-- Seu objetivo --
Reproduza as linhas da listagem começando pela que contém "bigger than white soft pillow at upper center?" e parando após a que contém "Question: Can you confirm if wooden", alterando "textured fabric bag" para "woven fabric bag" e mantendo todo o resto igual.

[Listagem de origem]
____________________

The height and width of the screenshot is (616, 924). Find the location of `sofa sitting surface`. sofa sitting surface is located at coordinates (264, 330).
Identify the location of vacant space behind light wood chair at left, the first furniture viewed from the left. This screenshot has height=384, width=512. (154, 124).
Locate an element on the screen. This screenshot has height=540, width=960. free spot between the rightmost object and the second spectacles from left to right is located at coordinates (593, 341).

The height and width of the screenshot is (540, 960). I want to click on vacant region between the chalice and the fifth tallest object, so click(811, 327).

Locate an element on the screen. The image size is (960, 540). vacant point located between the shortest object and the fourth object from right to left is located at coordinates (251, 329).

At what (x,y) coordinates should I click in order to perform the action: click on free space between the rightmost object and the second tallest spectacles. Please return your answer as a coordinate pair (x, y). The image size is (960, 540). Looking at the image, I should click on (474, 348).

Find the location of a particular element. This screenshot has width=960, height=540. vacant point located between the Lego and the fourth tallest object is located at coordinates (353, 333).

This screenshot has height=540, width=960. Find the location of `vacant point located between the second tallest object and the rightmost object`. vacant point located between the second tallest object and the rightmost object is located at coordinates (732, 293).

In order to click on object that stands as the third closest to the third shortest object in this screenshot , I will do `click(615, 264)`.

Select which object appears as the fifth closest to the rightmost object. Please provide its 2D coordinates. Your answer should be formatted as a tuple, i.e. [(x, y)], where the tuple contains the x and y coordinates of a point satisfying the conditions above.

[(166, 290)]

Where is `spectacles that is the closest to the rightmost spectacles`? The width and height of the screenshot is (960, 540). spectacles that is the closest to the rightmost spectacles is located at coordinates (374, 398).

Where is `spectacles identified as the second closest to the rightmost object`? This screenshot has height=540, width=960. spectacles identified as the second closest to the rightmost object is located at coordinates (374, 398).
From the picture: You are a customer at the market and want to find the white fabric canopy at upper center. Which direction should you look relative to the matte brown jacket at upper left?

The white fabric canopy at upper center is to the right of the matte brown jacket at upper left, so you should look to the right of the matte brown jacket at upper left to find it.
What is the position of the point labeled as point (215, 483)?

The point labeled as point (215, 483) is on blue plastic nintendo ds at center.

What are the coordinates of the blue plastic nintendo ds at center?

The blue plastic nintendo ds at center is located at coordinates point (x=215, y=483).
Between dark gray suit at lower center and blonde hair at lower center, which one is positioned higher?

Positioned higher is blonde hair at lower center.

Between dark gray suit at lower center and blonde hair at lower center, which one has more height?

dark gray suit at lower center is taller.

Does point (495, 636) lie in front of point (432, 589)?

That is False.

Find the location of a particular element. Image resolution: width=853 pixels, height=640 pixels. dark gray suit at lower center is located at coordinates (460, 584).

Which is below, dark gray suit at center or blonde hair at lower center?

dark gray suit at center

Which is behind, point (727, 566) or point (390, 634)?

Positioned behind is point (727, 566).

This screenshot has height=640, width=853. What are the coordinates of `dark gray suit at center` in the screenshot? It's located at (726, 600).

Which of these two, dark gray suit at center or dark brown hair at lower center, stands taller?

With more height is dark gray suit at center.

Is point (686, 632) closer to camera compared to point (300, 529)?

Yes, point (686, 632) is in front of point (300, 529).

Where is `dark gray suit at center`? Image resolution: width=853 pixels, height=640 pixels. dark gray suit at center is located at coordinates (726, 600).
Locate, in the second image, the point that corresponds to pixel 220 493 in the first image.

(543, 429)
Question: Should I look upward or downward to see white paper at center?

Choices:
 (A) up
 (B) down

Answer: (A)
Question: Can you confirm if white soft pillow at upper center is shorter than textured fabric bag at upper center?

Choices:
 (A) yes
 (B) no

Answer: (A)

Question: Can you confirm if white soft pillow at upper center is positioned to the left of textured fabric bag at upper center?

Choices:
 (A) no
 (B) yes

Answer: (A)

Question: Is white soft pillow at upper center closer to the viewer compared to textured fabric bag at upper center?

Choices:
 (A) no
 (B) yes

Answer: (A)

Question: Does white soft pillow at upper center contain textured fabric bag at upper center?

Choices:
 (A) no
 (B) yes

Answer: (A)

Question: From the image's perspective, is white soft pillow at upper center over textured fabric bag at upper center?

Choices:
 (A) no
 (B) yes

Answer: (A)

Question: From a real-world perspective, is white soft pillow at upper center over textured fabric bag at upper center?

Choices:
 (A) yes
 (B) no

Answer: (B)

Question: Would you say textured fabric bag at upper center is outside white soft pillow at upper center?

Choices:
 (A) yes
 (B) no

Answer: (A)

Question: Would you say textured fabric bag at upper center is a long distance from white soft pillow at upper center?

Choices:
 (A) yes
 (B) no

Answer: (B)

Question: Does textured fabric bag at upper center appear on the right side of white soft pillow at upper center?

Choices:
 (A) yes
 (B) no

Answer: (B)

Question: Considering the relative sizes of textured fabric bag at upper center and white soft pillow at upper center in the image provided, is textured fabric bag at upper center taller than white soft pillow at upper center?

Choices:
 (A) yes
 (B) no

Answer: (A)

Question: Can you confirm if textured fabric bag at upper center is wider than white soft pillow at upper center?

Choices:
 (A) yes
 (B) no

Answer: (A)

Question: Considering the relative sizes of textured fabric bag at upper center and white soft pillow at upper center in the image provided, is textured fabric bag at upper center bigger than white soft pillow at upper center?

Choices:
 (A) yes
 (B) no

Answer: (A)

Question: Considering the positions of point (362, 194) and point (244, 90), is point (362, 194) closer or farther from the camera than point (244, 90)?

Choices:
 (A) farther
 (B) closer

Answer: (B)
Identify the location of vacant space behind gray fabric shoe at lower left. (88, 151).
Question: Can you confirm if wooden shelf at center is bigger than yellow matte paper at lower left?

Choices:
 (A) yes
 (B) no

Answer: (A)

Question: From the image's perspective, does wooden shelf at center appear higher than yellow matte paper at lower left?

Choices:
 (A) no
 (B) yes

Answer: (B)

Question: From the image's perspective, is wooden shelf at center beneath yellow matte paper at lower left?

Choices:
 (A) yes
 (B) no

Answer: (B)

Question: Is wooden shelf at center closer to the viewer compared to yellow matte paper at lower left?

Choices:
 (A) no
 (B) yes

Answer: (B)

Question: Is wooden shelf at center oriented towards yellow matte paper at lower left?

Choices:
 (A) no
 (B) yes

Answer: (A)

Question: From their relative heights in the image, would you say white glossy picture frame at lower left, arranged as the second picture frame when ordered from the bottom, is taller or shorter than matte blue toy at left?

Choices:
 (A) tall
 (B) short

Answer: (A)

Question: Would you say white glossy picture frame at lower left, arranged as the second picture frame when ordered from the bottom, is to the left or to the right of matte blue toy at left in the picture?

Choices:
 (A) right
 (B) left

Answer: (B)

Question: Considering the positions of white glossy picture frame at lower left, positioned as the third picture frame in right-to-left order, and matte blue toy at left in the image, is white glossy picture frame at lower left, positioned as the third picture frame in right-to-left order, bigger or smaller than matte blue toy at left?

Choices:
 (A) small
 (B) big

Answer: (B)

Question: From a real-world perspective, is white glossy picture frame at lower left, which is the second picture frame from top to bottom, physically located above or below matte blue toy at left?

____________________

-- Resposta abaixo --
Question: Considering the relative sizes of woven fabric bag at upper center and white soft pillow at upper center in the image provided, is woven fabric bag at upper center bigger than white soft pillow at upper center?

Choices:
 (A) yes
 (B) no

Answer: (A)

Question: Considering the positions of point (362, 194) and point (244, 90), is point (362, 194) closer or farther from the camera than point (244, 90)?

Choices:
 (A) farther
 (B) closer

Answer: (B)
Identify the location of vacant space behind gray fabric shoe at lower left. (88, 151).
Question: Can you confirm if wooden shelf at center is bigger than yellow matte paper at lower left?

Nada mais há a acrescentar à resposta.